-- Activity --
Could you copy out every line of the data where the word "campana" occurs?

-- Data records --
>>>

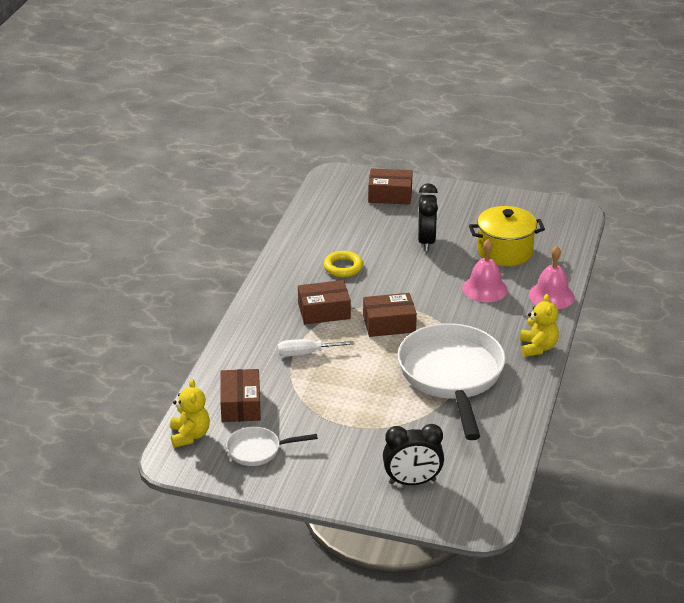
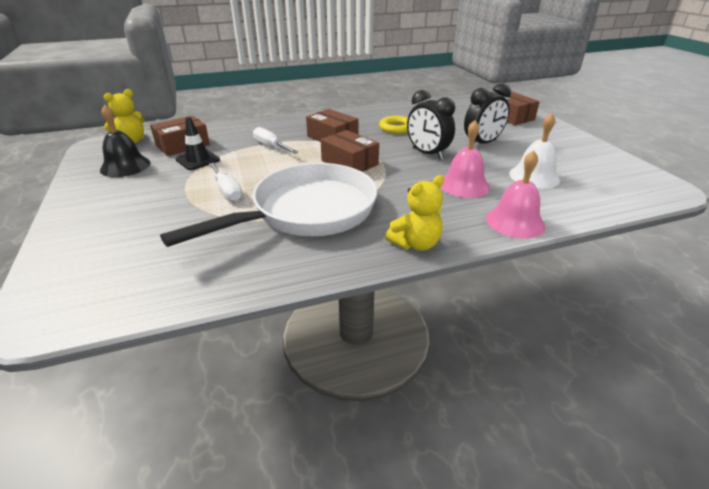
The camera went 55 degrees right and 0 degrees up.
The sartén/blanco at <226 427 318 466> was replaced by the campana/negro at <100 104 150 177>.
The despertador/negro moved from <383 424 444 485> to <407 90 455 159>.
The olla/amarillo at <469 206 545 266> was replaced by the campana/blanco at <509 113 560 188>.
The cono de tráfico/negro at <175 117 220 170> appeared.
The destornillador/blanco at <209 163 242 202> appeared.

<<<

-- Exercise answer --
The sartén/blanco at <226 427 318 466> was replaced by the campana/negro at <100 104 150 177>.
The olla/amarillo at <469 206 545 266> was replaced by the campana/blanco at <509 113 560 188>.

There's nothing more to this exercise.